| PROVIDED DATA |
--------------------------------------------------

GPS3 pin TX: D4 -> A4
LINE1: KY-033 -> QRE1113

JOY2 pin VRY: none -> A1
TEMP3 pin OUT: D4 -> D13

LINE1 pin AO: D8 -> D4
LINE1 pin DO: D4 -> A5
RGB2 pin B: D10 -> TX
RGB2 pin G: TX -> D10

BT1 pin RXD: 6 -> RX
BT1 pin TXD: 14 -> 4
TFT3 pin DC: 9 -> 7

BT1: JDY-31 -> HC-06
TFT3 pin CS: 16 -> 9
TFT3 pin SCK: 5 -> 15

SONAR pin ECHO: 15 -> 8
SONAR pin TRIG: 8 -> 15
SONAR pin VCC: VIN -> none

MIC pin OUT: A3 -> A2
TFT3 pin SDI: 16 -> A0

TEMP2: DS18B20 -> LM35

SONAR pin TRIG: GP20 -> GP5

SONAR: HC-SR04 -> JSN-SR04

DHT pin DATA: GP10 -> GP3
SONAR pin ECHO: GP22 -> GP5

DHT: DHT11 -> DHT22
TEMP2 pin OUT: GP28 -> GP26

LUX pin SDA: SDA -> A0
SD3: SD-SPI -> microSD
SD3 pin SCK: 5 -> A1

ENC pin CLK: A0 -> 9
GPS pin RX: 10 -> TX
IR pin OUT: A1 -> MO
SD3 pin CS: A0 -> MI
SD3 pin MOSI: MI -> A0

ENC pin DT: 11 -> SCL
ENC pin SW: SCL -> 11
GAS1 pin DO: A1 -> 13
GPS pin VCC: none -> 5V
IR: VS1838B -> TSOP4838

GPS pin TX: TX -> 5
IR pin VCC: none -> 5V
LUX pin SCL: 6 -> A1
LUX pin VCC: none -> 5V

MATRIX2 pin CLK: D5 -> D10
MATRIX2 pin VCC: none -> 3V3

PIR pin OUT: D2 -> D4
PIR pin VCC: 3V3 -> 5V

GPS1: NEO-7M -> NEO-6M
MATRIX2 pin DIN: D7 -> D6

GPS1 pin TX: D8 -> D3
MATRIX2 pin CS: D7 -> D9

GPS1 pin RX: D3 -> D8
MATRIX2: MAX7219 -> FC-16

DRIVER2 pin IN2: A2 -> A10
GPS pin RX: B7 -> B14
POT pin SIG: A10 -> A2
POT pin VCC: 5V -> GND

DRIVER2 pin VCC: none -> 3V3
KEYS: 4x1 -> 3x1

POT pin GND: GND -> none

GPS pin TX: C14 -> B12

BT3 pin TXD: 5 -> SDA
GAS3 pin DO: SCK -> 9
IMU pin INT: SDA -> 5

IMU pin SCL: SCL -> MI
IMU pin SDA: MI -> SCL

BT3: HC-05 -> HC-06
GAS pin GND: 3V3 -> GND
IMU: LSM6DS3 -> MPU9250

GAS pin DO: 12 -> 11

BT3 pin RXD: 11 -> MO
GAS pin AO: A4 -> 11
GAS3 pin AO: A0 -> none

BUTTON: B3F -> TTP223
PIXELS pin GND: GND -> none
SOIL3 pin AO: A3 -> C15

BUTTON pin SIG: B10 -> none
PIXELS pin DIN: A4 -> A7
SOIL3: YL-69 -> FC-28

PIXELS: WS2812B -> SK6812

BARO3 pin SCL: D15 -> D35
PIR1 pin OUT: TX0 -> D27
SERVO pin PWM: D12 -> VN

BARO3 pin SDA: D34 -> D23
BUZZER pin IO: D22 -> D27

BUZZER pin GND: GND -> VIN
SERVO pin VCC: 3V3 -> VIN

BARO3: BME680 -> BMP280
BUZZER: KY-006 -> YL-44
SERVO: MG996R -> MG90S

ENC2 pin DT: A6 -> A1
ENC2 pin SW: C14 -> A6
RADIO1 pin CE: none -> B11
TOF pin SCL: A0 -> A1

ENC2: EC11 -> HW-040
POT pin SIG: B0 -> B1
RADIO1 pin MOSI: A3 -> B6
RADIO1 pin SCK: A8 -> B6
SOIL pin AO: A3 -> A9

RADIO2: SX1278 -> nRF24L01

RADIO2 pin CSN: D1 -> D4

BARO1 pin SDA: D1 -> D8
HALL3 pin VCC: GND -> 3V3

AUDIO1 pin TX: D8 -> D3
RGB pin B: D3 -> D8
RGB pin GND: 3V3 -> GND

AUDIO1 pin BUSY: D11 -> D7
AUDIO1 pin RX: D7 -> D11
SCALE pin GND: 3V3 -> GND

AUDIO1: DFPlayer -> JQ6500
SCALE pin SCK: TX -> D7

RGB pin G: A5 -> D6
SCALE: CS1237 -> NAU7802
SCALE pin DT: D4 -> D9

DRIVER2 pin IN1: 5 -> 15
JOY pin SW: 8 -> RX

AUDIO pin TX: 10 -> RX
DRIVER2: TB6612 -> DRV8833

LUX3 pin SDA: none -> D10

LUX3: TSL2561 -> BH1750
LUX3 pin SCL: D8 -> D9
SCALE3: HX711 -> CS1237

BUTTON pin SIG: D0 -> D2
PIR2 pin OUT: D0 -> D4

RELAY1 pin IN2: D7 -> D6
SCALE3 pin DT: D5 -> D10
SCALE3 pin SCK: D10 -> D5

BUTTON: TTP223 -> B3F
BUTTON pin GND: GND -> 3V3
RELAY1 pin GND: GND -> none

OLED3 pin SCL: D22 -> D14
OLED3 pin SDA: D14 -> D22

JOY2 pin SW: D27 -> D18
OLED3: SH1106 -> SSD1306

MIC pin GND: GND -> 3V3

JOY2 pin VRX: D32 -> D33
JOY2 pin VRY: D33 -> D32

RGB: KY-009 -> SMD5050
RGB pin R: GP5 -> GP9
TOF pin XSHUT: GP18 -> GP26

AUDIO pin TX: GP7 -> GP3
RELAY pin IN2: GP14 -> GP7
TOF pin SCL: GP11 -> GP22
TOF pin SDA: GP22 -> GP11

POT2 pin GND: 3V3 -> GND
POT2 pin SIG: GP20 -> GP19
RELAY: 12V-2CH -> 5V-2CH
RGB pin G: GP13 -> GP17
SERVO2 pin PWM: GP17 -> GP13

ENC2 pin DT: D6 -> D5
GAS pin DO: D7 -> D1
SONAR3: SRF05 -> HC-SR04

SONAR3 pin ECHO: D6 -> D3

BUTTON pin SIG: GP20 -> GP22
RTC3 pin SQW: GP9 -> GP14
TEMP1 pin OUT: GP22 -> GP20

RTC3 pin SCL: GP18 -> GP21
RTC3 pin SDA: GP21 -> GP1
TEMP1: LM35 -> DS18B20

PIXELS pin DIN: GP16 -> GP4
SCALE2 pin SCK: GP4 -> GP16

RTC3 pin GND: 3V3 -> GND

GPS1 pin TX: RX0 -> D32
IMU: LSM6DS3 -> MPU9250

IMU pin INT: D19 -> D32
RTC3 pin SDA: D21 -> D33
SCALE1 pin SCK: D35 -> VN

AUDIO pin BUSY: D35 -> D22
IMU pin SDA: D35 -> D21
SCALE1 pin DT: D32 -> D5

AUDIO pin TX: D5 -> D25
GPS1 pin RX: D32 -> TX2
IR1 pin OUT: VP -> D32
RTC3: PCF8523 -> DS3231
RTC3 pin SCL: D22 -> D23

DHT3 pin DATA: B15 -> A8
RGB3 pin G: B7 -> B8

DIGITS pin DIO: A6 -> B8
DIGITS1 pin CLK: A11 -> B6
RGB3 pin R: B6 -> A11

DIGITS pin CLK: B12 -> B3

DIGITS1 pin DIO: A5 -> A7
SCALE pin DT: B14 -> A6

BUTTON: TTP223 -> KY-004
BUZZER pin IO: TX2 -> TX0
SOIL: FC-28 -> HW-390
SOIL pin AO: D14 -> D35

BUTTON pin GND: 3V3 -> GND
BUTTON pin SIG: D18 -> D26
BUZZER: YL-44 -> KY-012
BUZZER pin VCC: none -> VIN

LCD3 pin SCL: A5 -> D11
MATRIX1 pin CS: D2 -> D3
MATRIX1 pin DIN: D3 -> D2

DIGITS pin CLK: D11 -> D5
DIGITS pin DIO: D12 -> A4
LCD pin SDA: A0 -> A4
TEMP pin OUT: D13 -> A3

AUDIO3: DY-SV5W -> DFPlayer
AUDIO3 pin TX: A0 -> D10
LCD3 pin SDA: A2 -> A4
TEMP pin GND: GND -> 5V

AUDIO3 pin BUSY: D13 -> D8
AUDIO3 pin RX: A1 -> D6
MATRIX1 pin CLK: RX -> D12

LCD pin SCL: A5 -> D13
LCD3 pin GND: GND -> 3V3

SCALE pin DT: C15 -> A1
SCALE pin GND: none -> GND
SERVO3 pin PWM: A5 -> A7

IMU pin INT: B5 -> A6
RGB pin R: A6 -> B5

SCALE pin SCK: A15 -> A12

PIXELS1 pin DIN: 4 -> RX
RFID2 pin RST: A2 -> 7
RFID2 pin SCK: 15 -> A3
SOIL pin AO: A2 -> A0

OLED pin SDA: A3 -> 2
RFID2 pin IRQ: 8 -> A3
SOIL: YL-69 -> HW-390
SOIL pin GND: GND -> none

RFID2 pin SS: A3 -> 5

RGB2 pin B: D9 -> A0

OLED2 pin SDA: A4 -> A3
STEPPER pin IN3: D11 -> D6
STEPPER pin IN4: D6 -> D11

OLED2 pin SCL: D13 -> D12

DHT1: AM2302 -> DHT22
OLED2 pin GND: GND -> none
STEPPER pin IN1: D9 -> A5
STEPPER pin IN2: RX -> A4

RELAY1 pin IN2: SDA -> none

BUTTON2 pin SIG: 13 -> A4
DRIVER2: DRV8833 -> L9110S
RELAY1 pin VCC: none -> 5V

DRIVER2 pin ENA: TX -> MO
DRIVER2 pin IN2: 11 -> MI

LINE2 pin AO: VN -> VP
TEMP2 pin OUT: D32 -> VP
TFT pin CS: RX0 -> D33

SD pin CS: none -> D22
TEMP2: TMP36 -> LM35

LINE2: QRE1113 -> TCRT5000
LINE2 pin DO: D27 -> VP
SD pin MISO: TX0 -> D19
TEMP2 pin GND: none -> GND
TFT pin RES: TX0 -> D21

--------------------------------------------------

| EXERCISE BRIEF |
Scan the lines above for "SONAR3: SRF05 -> HC-SR04" and for "SCALE1 pin SCK: D35 -> VN". Repeat exactly the line holding each of them and every line in between.

| YOUR RESPONSE |
SONAR3: SRF05 -> HC-SR04

SONAR3 pin ECHO: D6 -> D3

BUTTON pin SIG: GP20 -> GP22
RTC3 pin SQW: GP9 -> GP14
TEMP1 pin OUT: GP22 -> GP20

RTC3 pin SCL: GP18 -> GP21
RTC3 pin SDA: GP21 -> GP1
TEMP1: LM35 -> DS18B20

PIXELS pin DIN: GP16 -> GP4
SCALE2 pin SCK: GP4 -> GP16

RTC3 pin GND: 3V3 -> GND

GPS1 pin TX: RX0 -> D32
IMU: LSM6DS3 -> MPU9250

IMU pin INT: D19 -> D32
RTC3 pin SDA: D21 -> D33
SCALE1 pin SCK: D35 -> VN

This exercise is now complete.